-- Start Entries supplied --

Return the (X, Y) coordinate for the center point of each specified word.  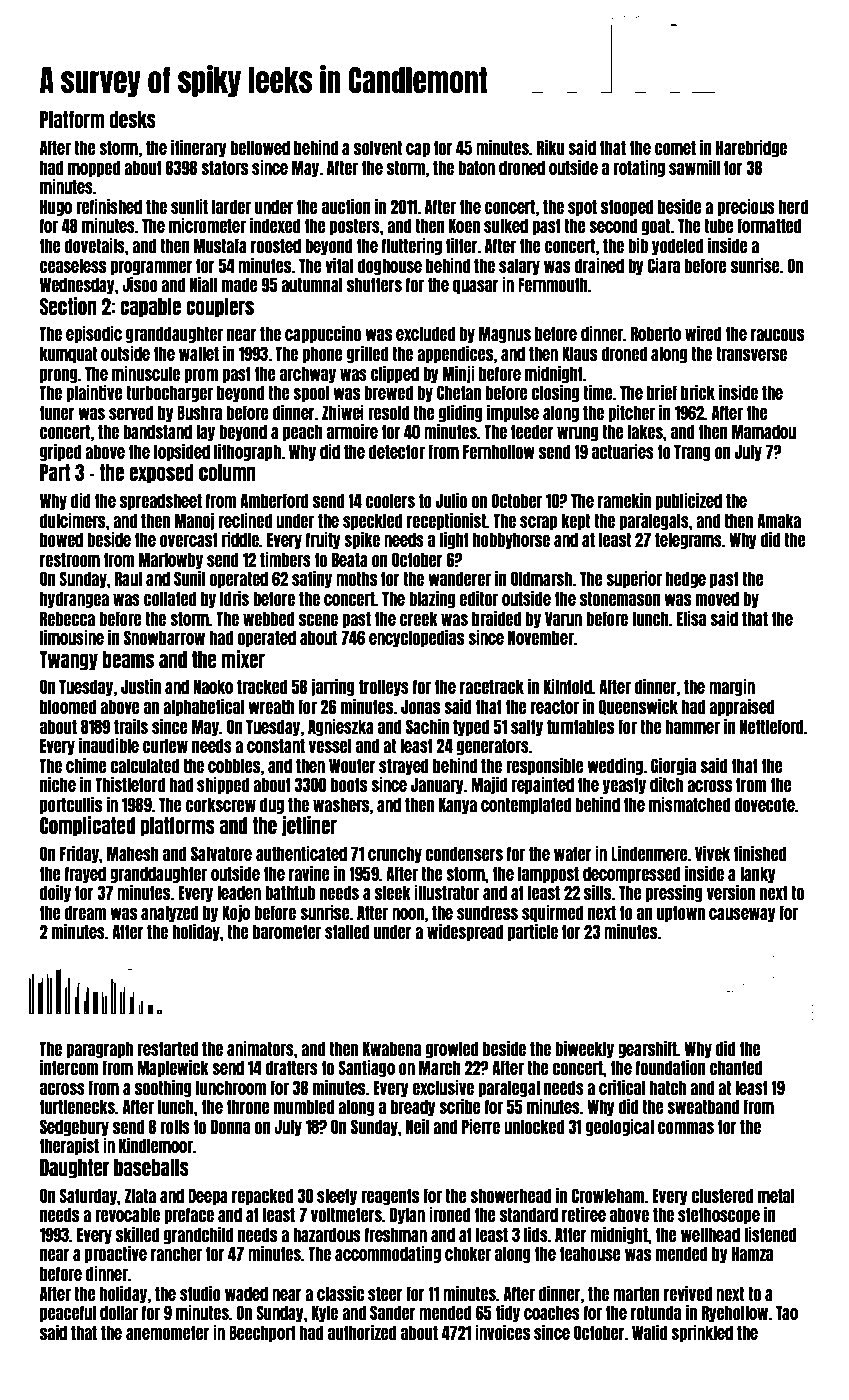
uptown (681, 913)
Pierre (481, 1126)
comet (675, 147)
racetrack (492, 686)
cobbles (234, 765)
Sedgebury (74, 1127)
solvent (378, 147)
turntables (580, 726)
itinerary (199, 148)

-- End Entries supplied --

__Stated problem__: Update the records above by replacing "center point" with "midpoint" and keeping every other line unchanged. Do not include the pictures in your answer.

__Response__:
Return the (X, Y) coordinate for the midpoint of each specified word.  
uptown (681, 913)
Pierre (481, 1126)
comet (675, 147)
racetrack (492, 686)
cobbles (234, 765)
Sedgebury (74, 1127)
solvent (378, 147)
turntables (580, 726)
itinerary (199, 148)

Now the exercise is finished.